Count the lines of the listing below that contain the string "alto", treating uppercase and lowercase as different, and reply with the number alone.

Extracted data entries

>> begin

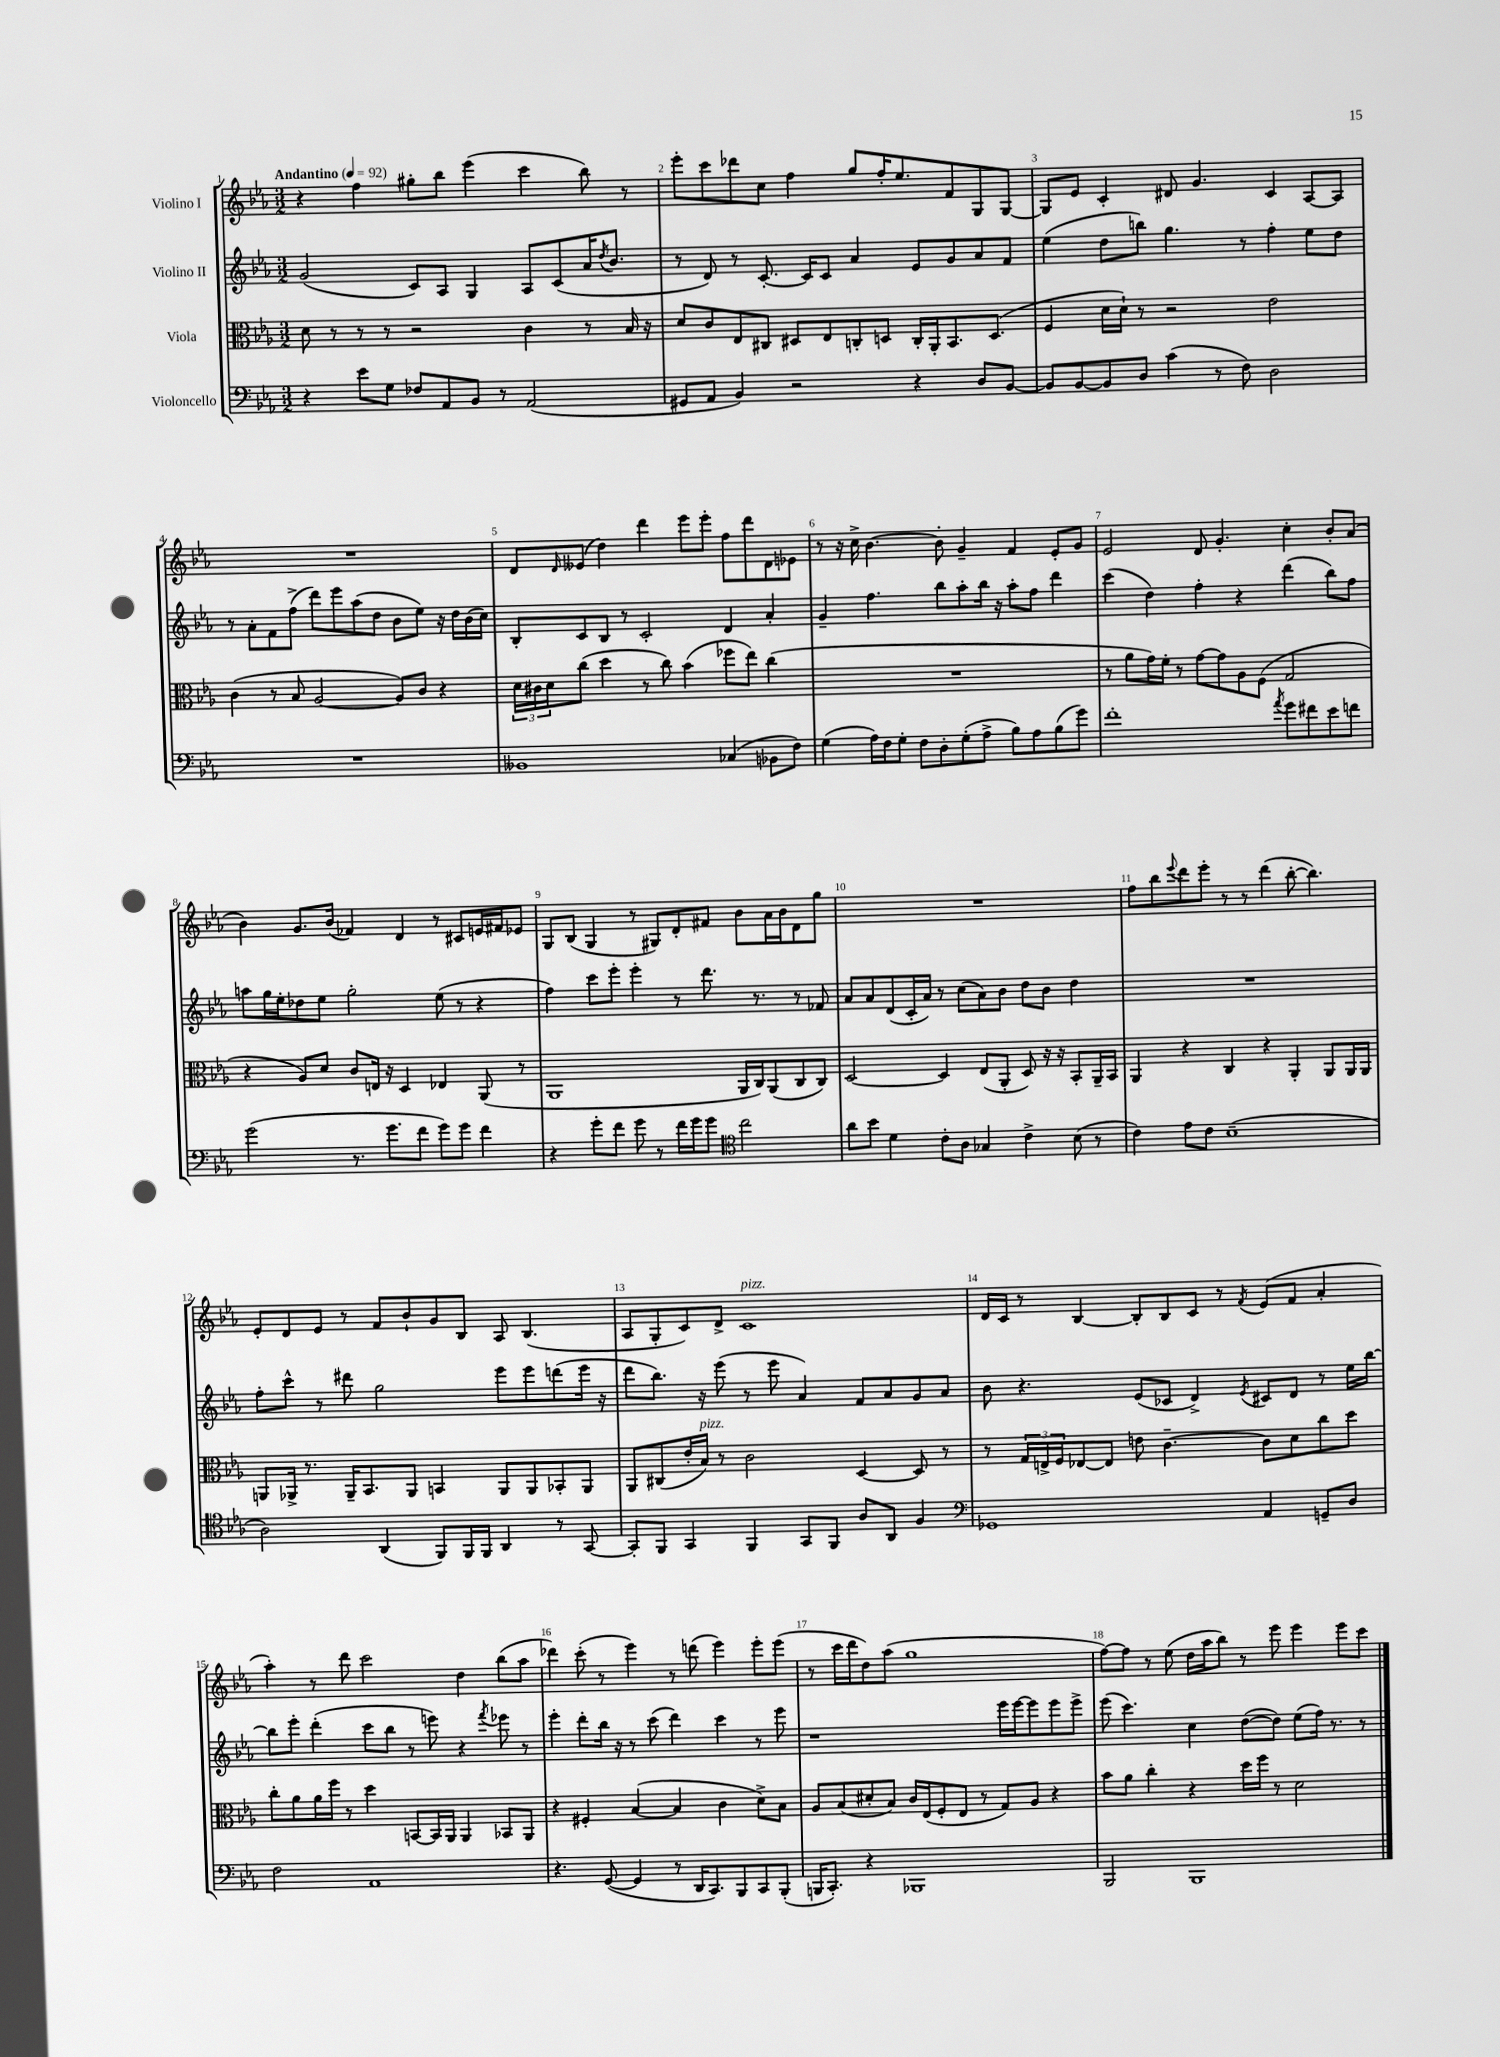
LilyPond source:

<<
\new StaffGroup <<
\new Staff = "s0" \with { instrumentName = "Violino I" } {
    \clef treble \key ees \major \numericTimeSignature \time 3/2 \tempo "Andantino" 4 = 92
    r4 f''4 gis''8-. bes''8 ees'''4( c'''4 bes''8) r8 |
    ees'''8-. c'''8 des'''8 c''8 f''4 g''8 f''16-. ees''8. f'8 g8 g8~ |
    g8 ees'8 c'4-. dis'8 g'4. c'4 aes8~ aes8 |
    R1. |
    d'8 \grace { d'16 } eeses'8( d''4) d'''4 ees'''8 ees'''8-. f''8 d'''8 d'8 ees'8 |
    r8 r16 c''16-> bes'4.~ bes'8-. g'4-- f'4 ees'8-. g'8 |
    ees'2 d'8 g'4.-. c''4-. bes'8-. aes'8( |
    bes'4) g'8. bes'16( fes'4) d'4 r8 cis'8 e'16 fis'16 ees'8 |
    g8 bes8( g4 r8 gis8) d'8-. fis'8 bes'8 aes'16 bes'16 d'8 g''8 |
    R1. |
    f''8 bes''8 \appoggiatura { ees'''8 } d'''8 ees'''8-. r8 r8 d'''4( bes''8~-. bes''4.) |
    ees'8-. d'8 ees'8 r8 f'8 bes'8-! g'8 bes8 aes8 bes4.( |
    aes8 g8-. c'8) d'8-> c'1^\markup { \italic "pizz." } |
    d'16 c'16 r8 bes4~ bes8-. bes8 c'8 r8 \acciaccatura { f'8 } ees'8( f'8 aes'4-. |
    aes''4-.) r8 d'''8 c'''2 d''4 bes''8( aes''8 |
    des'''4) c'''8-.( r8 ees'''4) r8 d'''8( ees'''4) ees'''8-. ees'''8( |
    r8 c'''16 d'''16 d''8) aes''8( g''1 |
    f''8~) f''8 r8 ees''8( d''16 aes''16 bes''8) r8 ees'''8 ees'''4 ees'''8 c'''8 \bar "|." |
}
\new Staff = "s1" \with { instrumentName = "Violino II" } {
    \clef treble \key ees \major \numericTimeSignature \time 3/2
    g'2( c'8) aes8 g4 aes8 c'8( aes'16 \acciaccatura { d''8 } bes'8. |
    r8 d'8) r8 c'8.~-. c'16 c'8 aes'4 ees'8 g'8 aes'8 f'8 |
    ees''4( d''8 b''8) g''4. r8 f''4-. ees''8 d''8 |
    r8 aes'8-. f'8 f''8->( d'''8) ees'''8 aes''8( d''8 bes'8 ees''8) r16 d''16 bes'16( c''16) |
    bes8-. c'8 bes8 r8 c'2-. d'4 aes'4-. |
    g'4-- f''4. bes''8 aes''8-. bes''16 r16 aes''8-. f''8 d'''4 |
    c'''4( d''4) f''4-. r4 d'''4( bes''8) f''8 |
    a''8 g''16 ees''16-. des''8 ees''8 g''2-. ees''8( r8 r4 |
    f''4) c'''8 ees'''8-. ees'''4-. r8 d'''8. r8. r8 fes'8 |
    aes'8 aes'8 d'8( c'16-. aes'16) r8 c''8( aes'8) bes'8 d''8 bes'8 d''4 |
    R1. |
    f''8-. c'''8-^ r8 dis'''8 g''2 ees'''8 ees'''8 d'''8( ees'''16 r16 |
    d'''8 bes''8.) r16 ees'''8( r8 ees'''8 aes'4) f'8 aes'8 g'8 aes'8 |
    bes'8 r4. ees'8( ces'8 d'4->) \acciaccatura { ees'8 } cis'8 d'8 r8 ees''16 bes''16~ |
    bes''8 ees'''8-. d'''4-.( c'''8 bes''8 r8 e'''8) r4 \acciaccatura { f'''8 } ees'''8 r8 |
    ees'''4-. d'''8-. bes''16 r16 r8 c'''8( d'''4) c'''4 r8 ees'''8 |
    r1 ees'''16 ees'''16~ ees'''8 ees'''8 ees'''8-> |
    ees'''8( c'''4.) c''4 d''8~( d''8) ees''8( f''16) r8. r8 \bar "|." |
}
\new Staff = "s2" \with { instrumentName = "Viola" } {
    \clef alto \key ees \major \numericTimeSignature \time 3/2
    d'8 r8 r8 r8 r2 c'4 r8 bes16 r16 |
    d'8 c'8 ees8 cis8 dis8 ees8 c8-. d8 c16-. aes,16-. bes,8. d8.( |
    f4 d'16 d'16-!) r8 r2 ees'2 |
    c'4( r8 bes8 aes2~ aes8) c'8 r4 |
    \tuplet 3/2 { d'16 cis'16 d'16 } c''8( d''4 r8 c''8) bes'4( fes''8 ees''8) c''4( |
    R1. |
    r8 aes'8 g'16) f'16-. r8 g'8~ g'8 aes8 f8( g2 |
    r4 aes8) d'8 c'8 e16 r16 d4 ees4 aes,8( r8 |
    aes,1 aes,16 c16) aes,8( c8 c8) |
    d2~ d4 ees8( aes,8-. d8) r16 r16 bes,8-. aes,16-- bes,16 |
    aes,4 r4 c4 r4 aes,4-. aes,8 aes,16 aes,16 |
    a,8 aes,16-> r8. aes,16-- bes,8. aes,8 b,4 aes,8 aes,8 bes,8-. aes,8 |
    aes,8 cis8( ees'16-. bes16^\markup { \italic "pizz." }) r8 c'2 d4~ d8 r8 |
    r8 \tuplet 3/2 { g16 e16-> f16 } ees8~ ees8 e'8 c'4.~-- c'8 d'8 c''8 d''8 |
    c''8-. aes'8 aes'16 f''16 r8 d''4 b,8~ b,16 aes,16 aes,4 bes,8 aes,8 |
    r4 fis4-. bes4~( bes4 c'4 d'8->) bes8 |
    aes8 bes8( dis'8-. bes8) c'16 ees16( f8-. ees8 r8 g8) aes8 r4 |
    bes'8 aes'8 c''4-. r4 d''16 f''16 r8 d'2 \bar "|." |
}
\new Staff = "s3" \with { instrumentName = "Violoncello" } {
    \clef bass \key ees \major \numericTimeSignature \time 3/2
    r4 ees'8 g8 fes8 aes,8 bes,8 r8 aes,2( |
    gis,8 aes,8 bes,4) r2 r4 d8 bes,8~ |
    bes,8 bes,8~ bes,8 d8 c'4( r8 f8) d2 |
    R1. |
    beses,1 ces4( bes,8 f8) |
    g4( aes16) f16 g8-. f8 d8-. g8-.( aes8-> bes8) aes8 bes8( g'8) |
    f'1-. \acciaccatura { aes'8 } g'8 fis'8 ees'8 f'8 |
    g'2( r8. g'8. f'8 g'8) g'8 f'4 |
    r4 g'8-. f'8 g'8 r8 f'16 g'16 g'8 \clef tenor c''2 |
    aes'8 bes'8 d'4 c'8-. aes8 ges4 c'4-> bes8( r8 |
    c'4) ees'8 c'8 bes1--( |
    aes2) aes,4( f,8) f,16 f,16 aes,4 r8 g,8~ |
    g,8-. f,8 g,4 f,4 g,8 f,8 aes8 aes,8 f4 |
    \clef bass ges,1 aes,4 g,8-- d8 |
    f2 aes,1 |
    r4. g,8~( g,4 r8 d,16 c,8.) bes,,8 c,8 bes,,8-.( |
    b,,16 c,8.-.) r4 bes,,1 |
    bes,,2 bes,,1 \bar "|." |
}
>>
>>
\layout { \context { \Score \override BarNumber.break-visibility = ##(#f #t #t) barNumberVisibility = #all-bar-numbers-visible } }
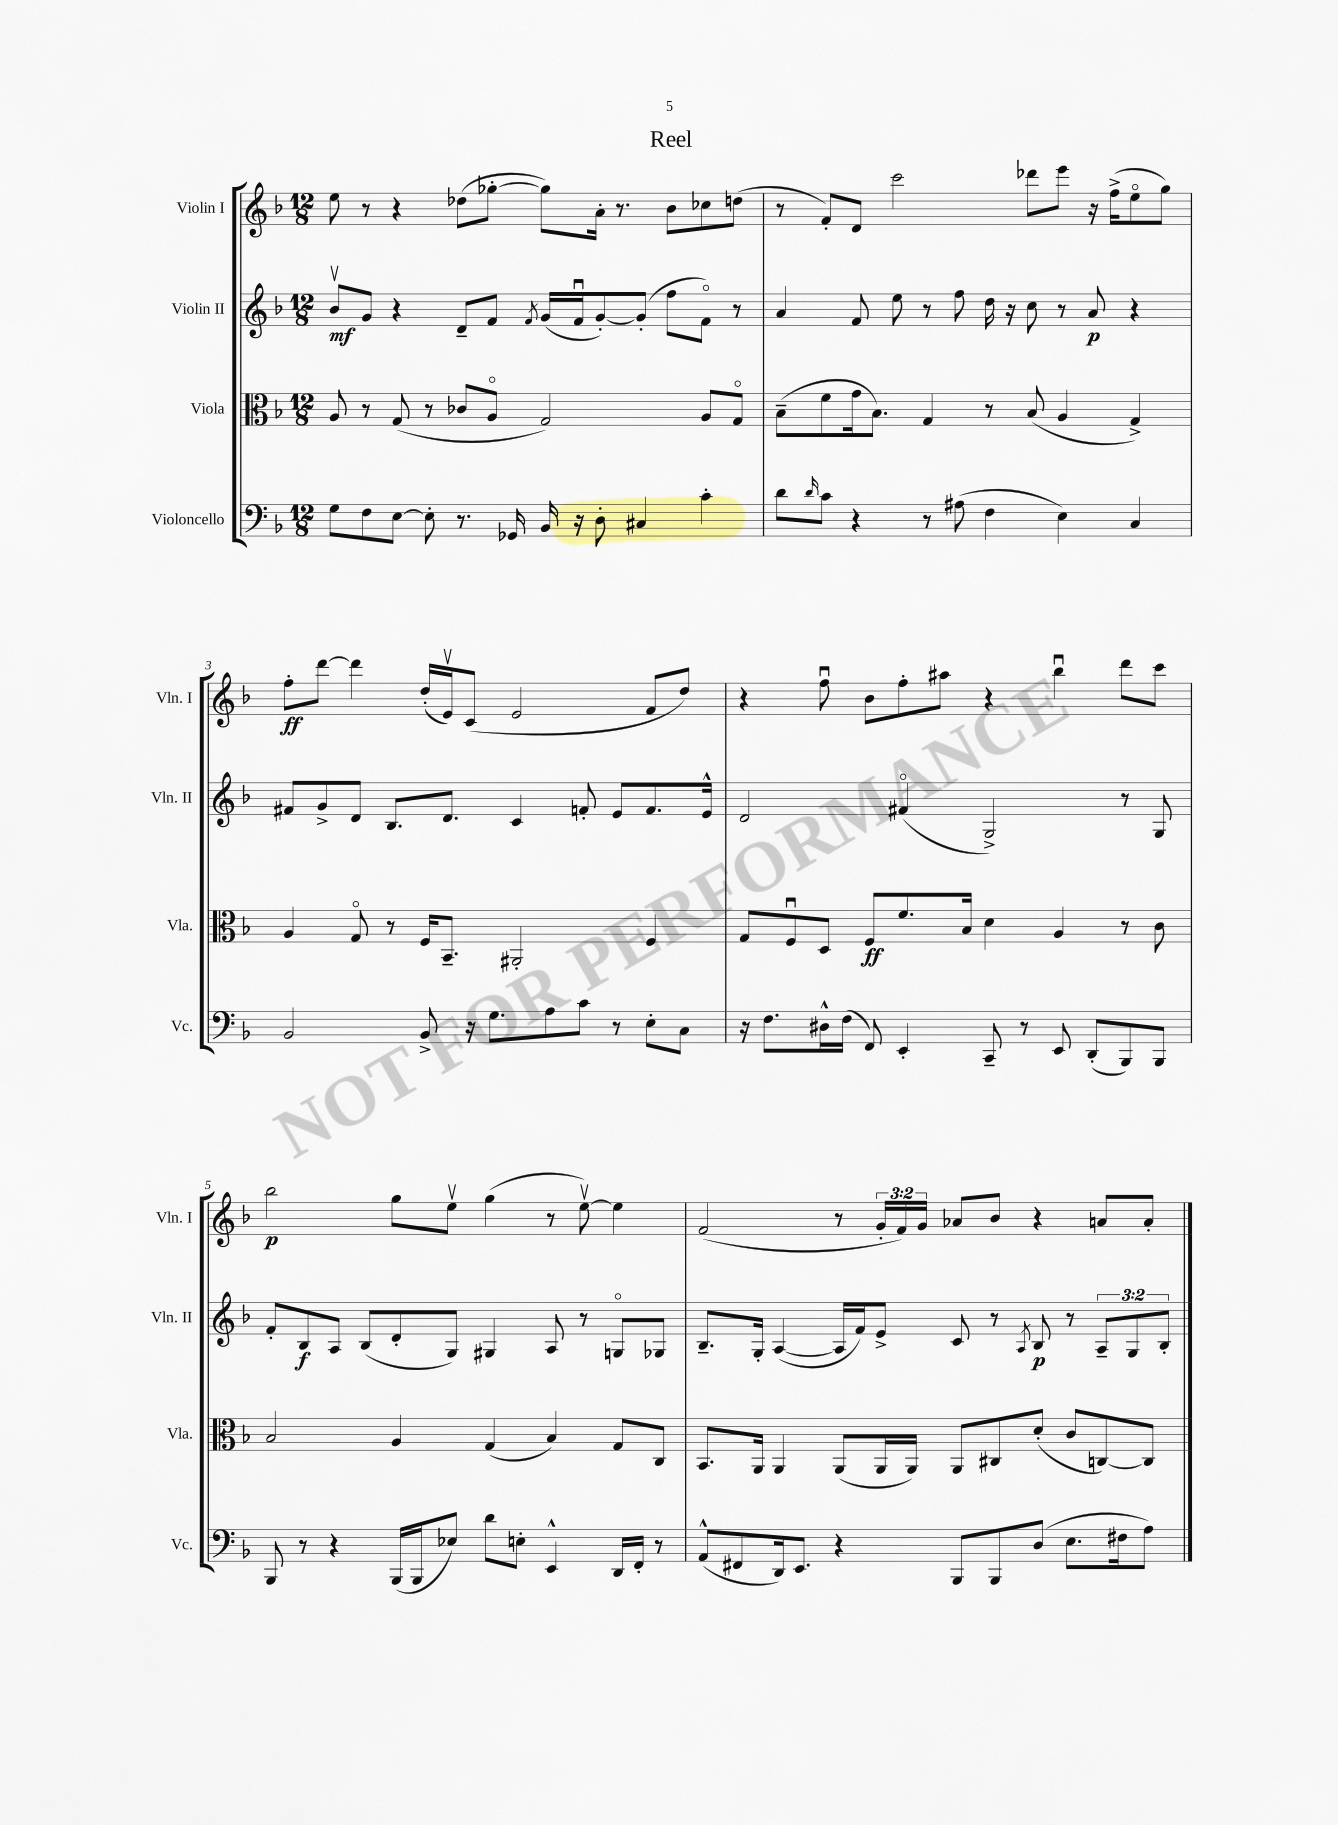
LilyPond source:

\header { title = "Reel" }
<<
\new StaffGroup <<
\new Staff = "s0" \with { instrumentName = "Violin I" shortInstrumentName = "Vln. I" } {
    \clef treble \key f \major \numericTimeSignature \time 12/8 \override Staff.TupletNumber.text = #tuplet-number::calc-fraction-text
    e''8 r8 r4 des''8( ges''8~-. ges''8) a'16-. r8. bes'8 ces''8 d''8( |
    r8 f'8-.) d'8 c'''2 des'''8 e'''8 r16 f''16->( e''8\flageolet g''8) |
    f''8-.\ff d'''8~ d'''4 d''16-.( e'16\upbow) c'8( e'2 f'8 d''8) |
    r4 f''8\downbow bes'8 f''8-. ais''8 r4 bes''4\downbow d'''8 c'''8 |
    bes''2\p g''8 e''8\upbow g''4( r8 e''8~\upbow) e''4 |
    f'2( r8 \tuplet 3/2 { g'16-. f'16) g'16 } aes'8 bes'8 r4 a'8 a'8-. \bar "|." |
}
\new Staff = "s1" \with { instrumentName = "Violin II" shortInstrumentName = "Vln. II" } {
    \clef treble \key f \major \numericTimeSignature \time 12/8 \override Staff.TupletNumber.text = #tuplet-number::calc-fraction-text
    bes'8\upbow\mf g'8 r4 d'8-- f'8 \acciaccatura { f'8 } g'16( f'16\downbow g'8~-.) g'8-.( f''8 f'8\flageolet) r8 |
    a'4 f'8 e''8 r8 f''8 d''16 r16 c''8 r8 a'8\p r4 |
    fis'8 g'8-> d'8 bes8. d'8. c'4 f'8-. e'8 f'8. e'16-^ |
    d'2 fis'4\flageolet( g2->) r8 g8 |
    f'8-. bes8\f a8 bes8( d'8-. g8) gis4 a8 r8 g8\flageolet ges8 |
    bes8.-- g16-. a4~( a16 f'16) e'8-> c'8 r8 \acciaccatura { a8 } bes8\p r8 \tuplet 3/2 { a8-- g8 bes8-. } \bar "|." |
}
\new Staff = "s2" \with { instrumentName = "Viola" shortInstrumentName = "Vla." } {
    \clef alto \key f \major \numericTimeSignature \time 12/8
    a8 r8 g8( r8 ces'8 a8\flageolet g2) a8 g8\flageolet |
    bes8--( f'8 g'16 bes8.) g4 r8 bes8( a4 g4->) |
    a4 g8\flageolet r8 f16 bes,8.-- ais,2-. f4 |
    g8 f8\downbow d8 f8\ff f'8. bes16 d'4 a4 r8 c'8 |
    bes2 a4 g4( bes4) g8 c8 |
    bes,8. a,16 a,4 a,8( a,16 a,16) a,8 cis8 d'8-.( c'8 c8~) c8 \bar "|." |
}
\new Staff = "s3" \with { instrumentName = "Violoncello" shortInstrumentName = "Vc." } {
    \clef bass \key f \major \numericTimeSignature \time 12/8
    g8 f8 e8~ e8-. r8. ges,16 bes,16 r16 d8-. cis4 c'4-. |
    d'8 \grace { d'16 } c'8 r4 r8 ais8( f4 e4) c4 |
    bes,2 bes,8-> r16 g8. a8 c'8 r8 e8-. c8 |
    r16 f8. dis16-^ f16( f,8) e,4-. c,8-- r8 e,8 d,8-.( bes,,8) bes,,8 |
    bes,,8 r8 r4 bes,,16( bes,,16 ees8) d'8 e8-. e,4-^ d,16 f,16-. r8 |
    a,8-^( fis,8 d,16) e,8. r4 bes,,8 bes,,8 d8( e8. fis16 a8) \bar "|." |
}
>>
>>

>> end

*ANSWER TO THE PROBLEM:*
2